- Extracted data listing -

☆ ☆ ☆

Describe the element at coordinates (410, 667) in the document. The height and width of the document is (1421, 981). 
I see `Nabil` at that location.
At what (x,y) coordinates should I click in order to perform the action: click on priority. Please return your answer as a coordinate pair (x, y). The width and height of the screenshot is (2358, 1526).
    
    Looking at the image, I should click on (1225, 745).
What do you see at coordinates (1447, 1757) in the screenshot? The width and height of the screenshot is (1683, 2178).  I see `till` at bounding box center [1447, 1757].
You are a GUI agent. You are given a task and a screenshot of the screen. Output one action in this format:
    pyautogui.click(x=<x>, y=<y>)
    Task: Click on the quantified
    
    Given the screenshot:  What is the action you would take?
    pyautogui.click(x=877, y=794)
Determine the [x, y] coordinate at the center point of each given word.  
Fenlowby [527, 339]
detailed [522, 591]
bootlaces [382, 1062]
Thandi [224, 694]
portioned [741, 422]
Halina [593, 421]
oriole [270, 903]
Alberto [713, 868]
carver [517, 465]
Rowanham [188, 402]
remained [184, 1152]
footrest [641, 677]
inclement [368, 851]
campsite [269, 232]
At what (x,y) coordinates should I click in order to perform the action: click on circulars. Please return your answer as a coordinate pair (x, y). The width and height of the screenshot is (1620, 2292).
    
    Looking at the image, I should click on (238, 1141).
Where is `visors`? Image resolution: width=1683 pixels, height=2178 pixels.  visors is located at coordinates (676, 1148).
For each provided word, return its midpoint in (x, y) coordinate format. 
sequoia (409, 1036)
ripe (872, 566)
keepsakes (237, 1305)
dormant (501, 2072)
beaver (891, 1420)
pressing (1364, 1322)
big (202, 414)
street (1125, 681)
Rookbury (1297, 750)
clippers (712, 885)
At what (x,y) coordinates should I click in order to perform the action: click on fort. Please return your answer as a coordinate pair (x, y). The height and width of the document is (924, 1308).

☆ ☆ ☆

- What to produce -
Rewrite the listing above as a Markdown table with the columns "Row" and "Line", giving each nonblank line its own numbered row and leaving out blank lines.

- Complete output -
| Row | Line |
|---|---|
| 1 | Describe the element at coordinates (410, 667) in the document. The height and width of the document is (1421, 981).  |
| 2 | I see `Nabil` at that location. |
| 3 | At what (x,y) coordinates should I click in order to perform the action: click on priority. Please return your answer as a coordinate pair (x, y). The width and height of the screenshot is (2358, 1526). |
| 4 |     Looking at the image, I should click on (1225, 745). |
| 5 | What do you see at coordinates (1447, 1757) in the screenshot? The width and height of the screenshot is (1683, 2178).  I see `till` at bounding box center [1447, 1757]. |
| 6 | You are a GUI agent. You are given a task and a screenshot of the screen. Output one action in this format: |
| 7 |     pyautogui.click(x=<x>, y=<y>) |
| 8 |     Task: Click on the quantified |
| 9 |     Given the screenshot:  What is the action you would take? |
| 10 |     pyautogui.click(x=877, y=794) |
| 11 | Determine the [x, y] coordinate at the center point of each given word.   |
| 12 | Fenlowby [527, 339] |
| 13 | detailed [522, 591] |
| 14 | bootlaces [382, 1062] |
| 15 | Thandi [224, 694] |
| 16 | portioned [741, 422] |
| 17 | Halina [593, 421] |
| 18 | oriole [270, 903] |
| 19 | Alberto [713, 868] |
| 20 | carver [517, 465] |
| 21 | Rowanham [188, 402] |
| 22 | remained [184, 1152] |
| 23 | footrest [641, 677] |
| 24 | inclement [368, 851] |
| 25 | campsite [269, 232] |
| 26 | At what (x,y) coordinates should I click in order to perform the action: click on circulars. Please return your answer as a coordinate pair (x, y). The width and height of the screenshot is (1620, 2292). |
| 27 |     Looking at the image, I should click on (238, 1141). |
| 28 | Where is `visors`? Image resolution: width=1683 pixels, height=2178 pixels.  visors is located at coordinates (676, 1148). |
| 29 | For each provided word, return its midpoint in (x, y) coordinate format.  |
| 30 | sequoia (409, 1036) |
| 31 | ripe (872, 566) |
| 32 | keepsakes (237, 1305) |
| 33 | dormant (501, 2072) |
| 34 | beaver (891, 1420) |
| 35 | pressing (1364, 1322) |
| 36 | big (202, 414) |
| 37 | street (1125, 681) |
| 38 | Rookbury (1297, 750) |
| 39 | clippers (712, 885) |
| 40 | At what (x,y) coordinates should I click in order to perform the action: click on fort. Please return your answer as a coordinate pair (x, y). The height and width of the document is (924, 1308). |